■ **WHAT TO DO**: Going down the data below, set down exactly the line with "blue star: (159, 241) -> (137, 272), moved" and each line after it through the line with "gray diamond: (519, 181)"; no other lines.
· · ·
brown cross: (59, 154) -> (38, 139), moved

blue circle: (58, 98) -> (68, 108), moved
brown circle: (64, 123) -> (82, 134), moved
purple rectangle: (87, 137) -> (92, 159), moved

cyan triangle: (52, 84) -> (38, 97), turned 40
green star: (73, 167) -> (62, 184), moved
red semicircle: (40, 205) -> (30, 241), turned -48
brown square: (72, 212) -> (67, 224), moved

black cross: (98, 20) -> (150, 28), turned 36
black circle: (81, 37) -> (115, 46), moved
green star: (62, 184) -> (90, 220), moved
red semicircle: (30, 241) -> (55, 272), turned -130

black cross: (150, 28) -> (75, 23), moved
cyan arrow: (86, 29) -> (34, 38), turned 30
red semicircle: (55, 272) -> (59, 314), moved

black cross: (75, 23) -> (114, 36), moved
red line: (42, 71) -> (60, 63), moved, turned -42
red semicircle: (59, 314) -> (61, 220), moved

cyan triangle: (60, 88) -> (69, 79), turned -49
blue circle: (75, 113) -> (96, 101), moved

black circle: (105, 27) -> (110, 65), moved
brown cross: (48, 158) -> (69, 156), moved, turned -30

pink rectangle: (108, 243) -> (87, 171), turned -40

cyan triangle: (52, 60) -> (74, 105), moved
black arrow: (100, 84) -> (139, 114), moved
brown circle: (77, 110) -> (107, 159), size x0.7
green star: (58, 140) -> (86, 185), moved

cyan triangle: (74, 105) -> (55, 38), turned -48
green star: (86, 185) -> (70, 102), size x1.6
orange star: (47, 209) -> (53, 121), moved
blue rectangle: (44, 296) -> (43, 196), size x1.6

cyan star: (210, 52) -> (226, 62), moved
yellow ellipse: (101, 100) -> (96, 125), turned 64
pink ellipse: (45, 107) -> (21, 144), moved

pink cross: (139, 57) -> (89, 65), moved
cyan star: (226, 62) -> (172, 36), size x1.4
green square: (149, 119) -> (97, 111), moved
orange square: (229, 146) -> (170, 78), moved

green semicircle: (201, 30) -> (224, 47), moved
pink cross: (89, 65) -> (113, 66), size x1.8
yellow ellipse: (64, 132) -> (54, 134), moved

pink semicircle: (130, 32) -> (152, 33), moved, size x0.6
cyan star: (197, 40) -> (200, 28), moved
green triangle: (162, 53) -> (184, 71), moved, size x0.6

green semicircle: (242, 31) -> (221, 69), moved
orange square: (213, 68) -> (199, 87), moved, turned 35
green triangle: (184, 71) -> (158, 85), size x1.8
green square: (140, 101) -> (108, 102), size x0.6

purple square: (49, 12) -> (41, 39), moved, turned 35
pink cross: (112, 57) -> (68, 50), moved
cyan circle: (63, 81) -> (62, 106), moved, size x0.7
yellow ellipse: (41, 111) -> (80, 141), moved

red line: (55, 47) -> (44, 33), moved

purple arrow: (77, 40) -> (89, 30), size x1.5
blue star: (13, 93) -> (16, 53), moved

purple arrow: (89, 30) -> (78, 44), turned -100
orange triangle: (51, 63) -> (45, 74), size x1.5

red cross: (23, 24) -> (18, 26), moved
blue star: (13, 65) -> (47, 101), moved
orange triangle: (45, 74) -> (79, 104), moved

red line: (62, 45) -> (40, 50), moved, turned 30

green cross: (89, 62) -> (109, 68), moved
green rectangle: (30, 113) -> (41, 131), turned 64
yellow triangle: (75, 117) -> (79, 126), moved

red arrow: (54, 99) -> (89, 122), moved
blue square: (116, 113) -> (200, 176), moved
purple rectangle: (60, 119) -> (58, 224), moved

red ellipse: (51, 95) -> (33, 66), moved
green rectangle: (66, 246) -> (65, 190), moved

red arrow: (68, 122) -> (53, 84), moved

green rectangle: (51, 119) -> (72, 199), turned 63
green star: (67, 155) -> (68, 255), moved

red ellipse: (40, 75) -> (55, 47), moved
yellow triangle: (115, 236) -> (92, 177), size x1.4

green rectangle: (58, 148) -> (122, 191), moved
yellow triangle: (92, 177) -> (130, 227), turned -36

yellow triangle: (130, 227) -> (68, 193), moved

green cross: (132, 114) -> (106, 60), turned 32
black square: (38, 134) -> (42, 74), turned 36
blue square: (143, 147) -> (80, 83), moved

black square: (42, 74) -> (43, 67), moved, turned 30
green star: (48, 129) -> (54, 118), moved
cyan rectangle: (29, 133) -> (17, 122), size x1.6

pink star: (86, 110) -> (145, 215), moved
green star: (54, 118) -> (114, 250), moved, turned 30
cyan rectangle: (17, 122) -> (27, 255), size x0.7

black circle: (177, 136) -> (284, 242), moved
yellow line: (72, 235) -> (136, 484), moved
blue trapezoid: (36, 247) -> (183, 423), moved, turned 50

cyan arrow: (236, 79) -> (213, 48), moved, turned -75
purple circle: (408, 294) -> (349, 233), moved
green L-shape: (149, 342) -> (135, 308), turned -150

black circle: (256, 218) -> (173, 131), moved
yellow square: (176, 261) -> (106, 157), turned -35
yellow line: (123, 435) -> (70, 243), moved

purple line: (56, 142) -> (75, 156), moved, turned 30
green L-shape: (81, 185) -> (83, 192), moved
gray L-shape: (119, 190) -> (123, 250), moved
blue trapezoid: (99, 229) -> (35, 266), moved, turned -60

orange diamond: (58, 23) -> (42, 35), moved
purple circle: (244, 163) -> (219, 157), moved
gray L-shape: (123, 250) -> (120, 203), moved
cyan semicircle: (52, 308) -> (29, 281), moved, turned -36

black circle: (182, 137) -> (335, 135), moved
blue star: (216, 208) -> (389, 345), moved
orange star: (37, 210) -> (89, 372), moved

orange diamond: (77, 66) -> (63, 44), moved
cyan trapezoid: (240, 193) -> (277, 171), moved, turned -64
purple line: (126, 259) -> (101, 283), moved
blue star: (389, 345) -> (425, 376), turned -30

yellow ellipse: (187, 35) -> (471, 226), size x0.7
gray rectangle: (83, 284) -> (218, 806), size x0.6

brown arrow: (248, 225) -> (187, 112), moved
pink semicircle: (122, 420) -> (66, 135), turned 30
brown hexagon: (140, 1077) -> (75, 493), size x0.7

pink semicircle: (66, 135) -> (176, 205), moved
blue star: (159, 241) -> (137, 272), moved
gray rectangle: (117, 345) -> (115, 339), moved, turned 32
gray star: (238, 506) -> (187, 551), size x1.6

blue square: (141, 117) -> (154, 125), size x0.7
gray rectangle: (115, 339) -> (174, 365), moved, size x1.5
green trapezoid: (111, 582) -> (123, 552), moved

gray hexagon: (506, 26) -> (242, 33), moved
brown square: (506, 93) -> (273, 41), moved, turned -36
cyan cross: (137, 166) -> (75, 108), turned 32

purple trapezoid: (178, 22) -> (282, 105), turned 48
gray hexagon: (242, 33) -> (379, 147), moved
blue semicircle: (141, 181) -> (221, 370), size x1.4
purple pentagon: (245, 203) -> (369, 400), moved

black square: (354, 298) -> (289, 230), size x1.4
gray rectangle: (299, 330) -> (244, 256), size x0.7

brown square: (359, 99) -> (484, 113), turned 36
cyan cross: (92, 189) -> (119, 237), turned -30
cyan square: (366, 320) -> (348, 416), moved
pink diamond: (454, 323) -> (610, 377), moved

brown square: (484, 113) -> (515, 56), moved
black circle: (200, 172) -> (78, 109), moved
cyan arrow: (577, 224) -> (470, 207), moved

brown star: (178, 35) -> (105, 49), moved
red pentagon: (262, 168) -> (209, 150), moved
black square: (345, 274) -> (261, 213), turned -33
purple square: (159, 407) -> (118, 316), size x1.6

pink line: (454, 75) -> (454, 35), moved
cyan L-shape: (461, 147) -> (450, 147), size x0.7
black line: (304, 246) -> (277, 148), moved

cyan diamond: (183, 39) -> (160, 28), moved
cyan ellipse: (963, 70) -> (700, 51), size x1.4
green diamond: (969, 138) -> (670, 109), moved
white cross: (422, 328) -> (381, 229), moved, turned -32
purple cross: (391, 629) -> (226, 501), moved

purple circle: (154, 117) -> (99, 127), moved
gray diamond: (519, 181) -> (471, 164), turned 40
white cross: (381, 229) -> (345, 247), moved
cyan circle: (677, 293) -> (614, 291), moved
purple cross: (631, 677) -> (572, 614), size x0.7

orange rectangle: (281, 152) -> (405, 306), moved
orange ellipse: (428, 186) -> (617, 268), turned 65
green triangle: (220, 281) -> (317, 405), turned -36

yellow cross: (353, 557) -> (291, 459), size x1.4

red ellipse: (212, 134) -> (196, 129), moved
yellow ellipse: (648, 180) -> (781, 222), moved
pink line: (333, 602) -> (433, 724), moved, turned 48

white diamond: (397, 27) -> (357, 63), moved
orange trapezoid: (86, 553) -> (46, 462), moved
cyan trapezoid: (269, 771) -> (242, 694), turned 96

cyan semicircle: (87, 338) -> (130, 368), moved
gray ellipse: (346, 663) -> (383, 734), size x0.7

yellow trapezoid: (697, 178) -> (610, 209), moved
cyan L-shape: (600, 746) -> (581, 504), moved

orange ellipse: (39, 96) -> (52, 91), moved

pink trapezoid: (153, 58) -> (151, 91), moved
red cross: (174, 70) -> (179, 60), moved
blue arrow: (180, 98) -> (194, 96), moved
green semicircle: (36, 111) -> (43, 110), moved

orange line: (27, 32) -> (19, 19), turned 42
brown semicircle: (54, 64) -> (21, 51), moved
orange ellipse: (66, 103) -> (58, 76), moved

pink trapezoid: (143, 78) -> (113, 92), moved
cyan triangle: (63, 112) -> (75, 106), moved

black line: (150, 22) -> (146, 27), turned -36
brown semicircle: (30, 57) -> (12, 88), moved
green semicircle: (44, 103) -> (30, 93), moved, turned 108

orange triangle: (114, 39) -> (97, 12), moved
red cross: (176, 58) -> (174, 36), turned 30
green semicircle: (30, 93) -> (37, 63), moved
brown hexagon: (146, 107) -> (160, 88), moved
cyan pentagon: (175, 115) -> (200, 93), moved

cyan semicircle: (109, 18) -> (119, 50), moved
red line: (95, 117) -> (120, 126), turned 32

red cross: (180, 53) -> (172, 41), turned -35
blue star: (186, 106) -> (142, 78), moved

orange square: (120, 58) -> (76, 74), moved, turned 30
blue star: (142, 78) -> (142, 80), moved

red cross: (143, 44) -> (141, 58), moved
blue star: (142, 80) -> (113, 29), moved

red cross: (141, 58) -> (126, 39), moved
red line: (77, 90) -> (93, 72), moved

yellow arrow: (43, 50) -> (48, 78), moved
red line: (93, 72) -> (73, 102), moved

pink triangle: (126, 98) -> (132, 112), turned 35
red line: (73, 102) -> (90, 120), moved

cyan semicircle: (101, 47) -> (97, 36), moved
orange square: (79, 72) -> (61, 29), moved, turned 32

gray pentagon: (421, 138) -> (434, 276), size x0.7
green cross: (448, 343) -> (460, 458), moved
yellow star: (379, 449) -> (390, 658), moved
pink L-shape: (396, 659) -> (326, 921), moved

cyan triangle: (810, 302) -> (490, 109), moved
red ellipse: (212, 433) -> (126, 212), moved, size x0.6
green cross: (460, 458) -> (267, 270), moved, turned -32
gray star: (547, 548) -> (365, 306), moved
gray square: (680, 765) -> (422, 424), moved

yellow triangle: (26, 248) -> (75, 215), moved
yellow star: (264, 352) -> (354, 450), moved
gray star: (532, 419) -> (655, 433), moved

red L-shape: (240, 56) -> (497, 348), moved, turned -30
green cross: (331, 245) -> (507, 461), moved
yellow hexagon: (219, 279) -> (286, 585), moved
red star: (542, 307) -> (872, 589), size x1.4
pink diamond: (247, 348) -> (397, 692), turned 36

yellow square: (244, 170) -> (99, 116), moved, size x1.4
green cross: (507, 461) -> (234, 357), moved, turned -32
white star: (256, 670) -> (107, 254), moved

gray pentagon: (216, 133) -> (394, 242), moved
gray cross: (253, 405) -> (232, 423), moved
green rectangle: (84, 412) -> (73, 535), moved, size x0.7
· · ·
■ **RESULT OF THE TASK**:
blue star: (159, 241) -> (137, 272), moved
gray rectangle: (117, 345) -> (115, 339), moved, turned 32
gray star: (238, 506) -> (187, 551), size x1.6

blue square: (141, 117) -> (154, 125), size x0.7
gray rectangle: (115, 339) -> (174, 365), moved, size x1.5
green trapezoid: (111, 582) -> (123, 552), moved

gray hexagon: (506, 26) -> (242, 33), moved
brown square: (506, 93) -> (273, 41), moved, turned -36
cyan cross: (137, 166) -> (75, 108), turned 32

purple trapezoid: (178, 22) -> (282, 105), turned 48
gray hexagon: (242, 33) -> (379, 147), moved
blue semicircle: (141, 181) -> (221, 370), size x1.4
purple pentagon: (245, 203) -> (369, 400), moved

black square: (354, 298) -> (289, 230), size x1.4
gray rectangle: (299, 330) -> (244, 256), size x0.7

brown square: (359, 99) -> (484, 113), turned 36
cyan cross: (92, 189) -> (119, 237), turned -30
cyan square: (366, 320) -> (348, 416), moved
pink diamond: (454, 323) -> (610, 377), moved

brown square: (484, 113) -> (515, 56), moved
black circle: (200, 172) -> (78, 109), moved
cyan arrow: (577, 224) -> (470, 207), moved

brown star: (178, 35) -> (105, 49), moved
red pentagon: (262, 168) -> (209, 150), moved
black square: (345, 274) -> (261, 213), turned -33
purple square: (159, 407) -> (118, 316), size x1.6

pink line: (454, 75) -> (454, 35), moved
cyan L-shape: (461, 147) -> (450, 147), size x0.7
black line: (304, 246) -> (277, 148), moved

cyan diamond: (183, 39) -> (160, 28), moved
cyan ellipse: (963, 70) -> (700, 51), size x1.4
green diamond: (969, 138) -> (670, 109), moved
white cross: (422, 328) -> (381, 229), moved, turned -32
purple cross: (391, 629) -> (226, 501), moved

purple circle: (154, 117) -> (99, 127), moved
gray diamond: (519, 181) -> (471, 164), turned 40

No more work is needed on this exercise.